Records from a data source:
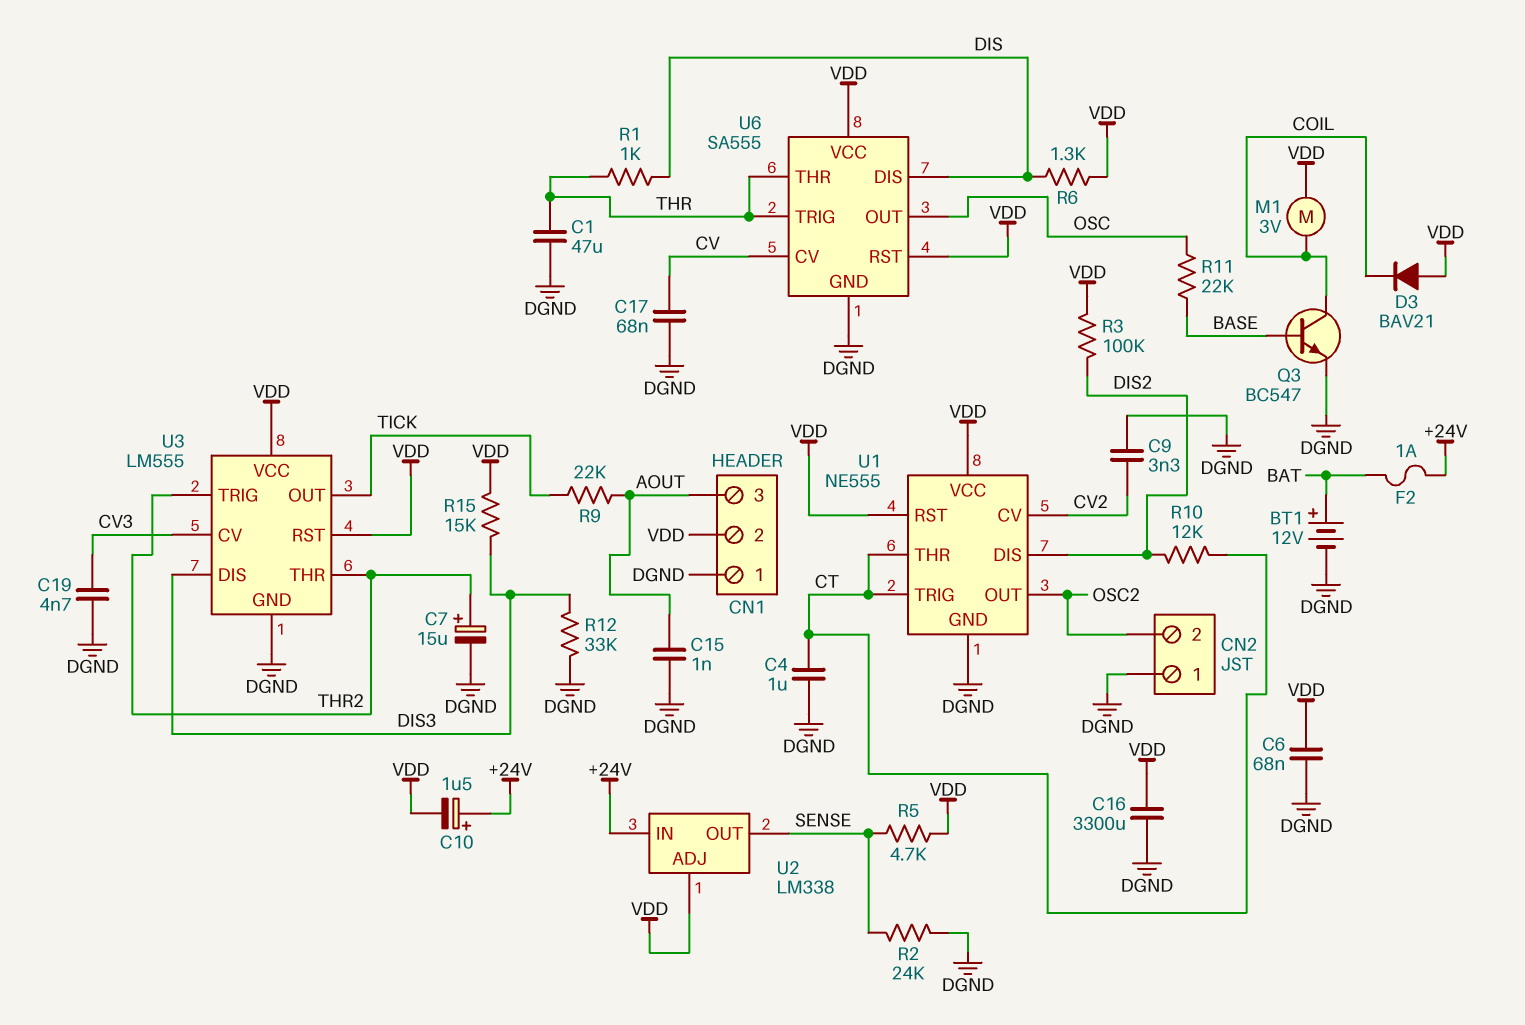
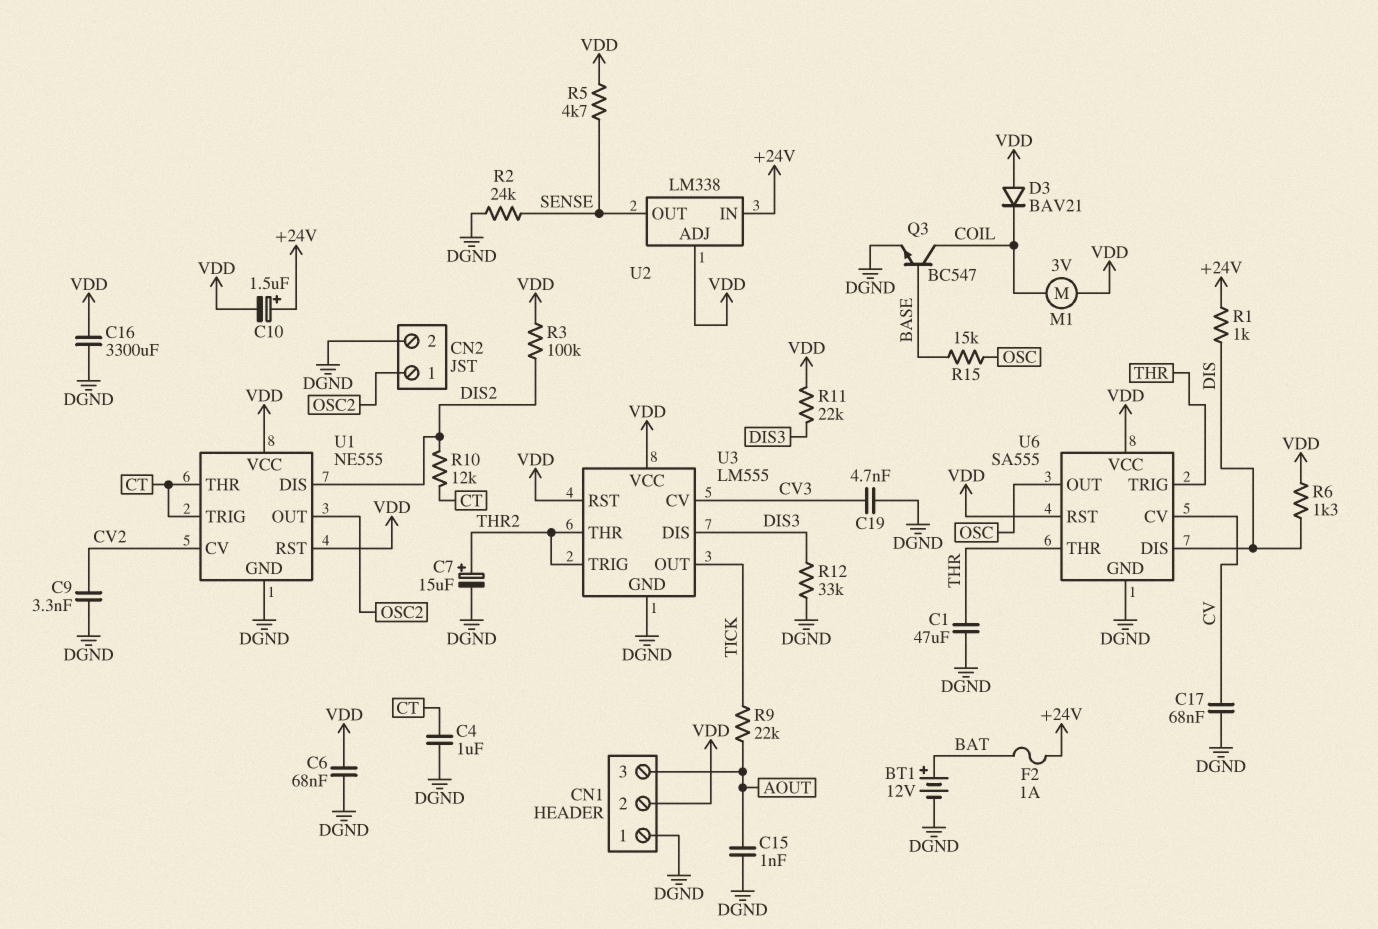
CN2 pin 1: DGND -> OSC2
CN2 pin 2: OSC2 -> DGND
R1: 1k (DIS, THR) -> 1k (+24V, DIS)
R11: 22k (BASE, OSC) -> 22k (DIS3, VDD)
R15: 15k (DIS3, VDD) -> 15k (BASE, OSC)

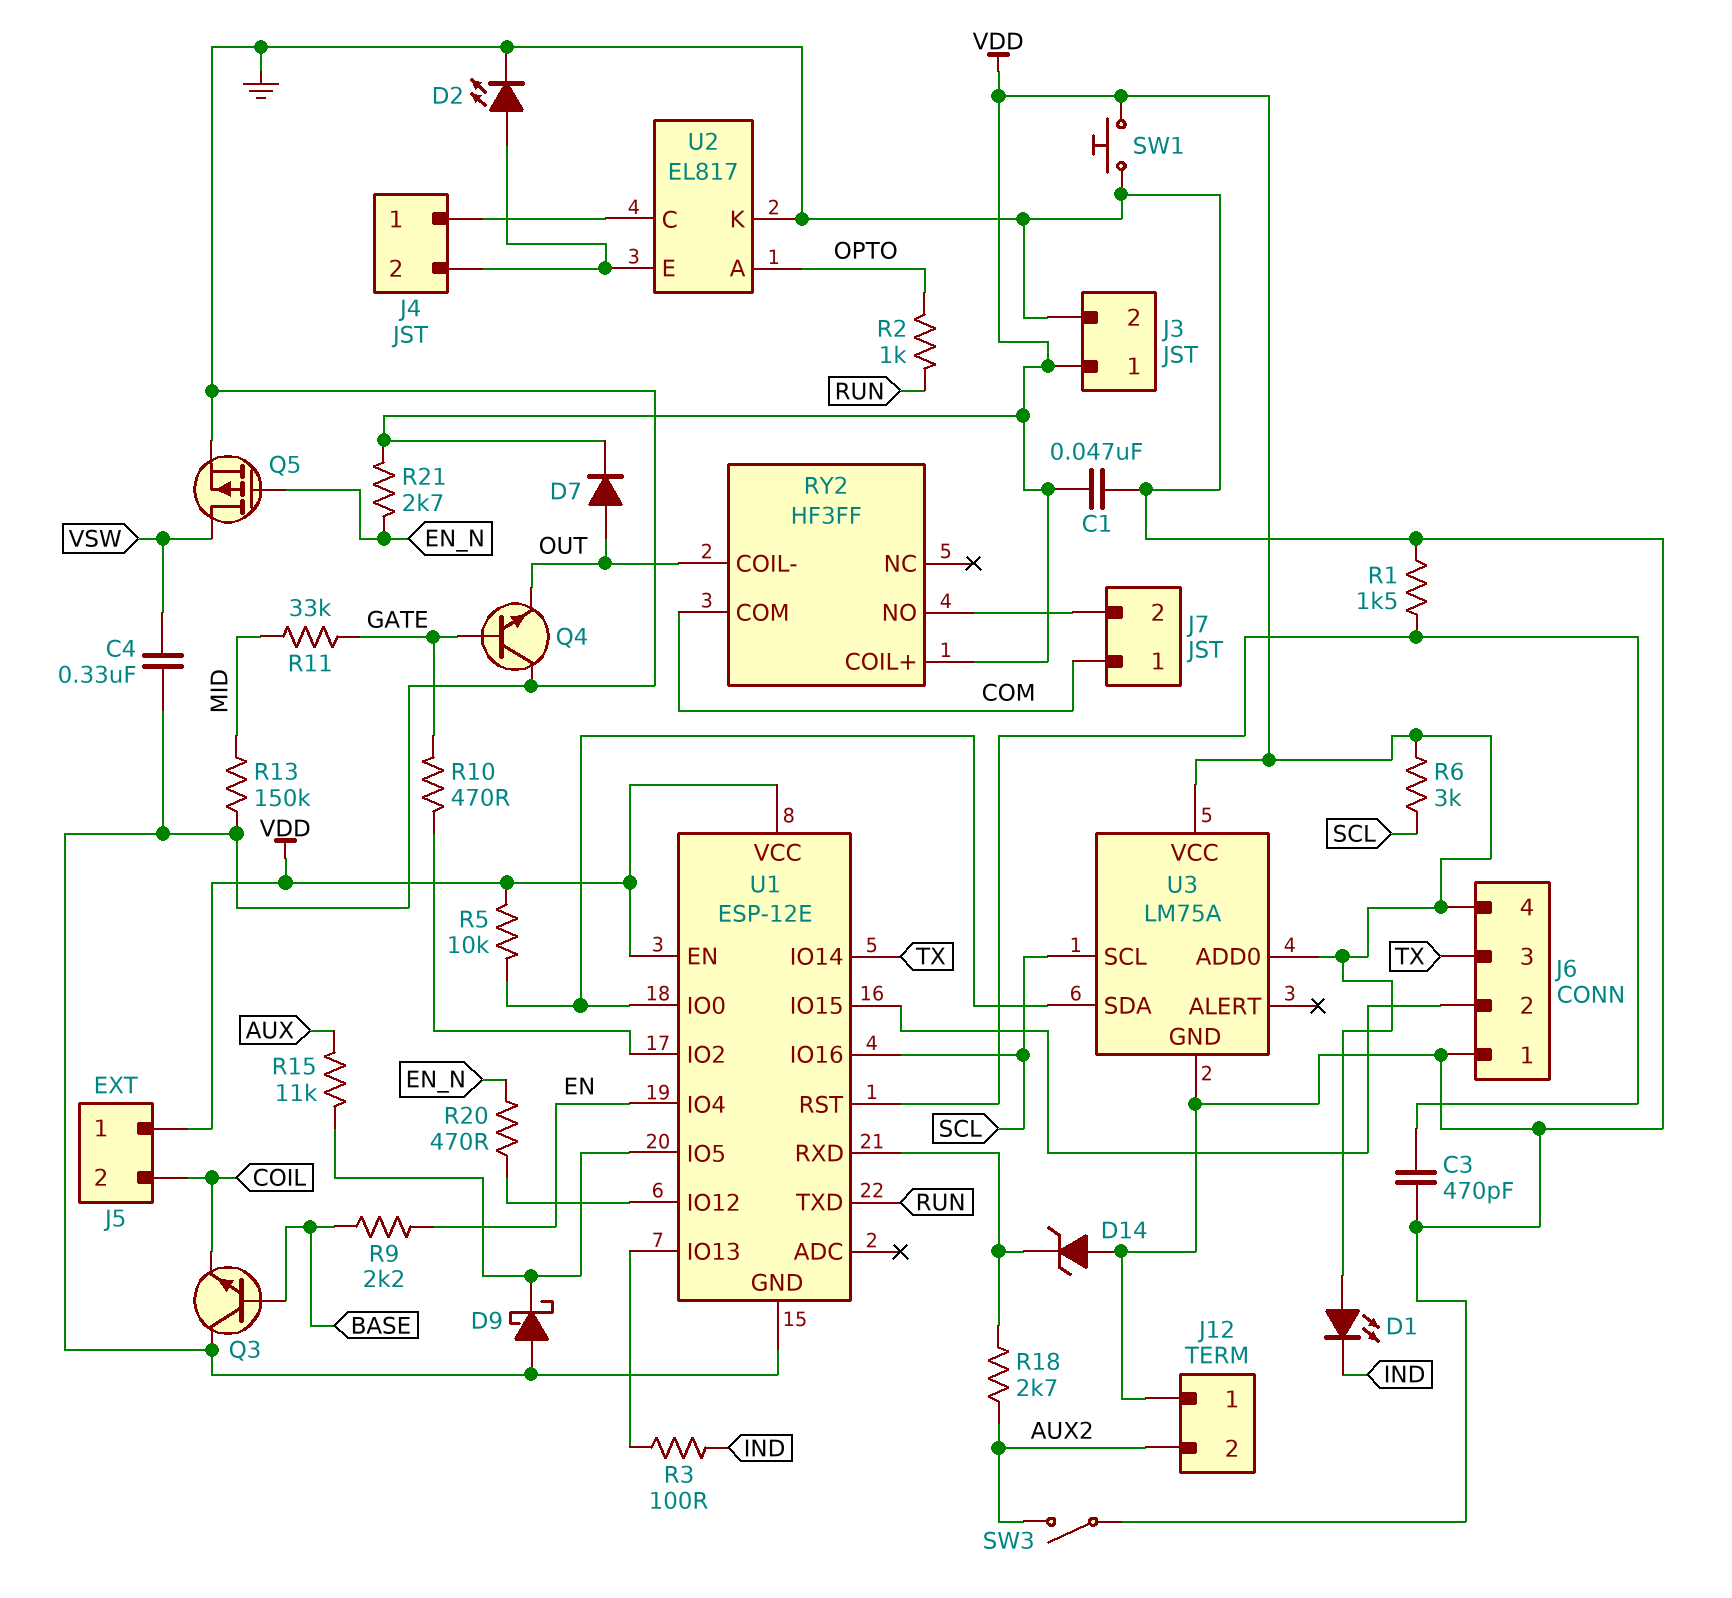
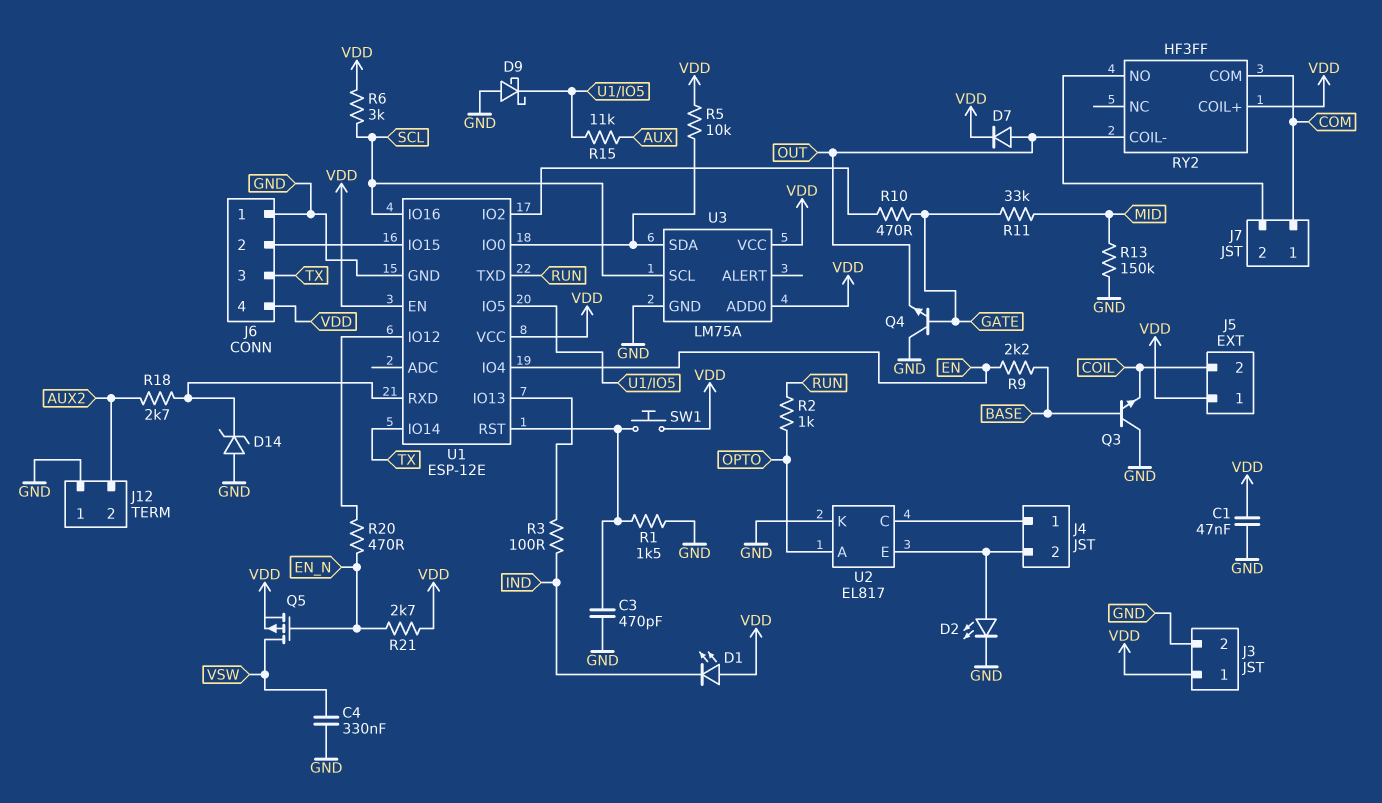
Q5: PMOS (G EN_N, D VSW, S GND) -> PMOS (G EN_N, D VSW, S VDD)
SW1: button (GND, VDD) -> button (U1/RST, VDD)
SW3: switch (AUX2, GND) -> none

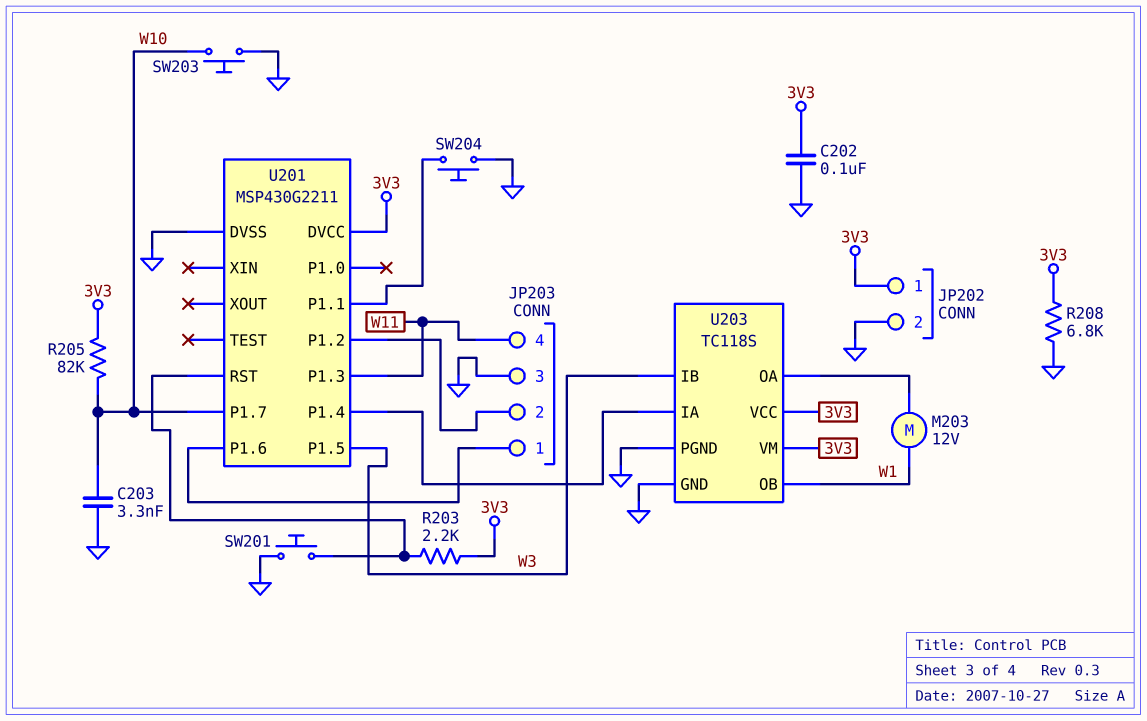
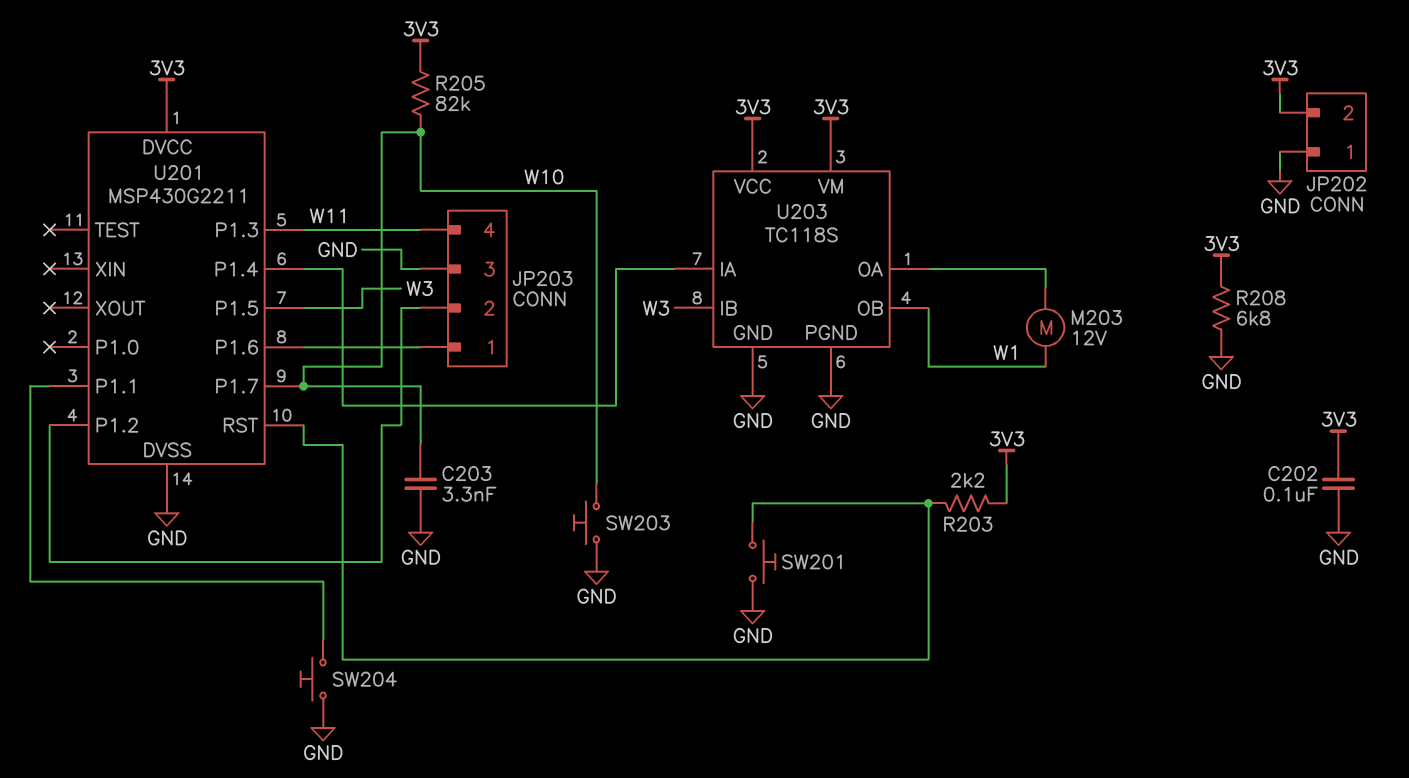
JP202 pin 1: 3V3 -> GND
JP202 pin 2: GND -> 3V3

Problem to solve:
Transcribe every line of the data exactly. No pictures go in the copy.

Result of the exercise:
CN2 pin 1: DGND -> OSC2
CN2 pin 2: OSC2 -> DGND
R1: 1k (DIS, THR) -> 1k (+24V, DIS)
R11: 22k (BASE, OSC) -> 22k (DIS3, VDD)
R15: 15k (DIS3, VDD) -> 15k (BASE, OSC)

Q5: PMOS (G EN_N, D VSW, S GND) -> PMOS (G EN_N, D VSW, S VDD)
SW1: button (GND, VDD) -> button (U1/RST, VDD)
SW3: switch (AUX2, GND) -> none

JP202 pin 1: 3V3 -> GND
JP202 pin 2: GND -> 3V3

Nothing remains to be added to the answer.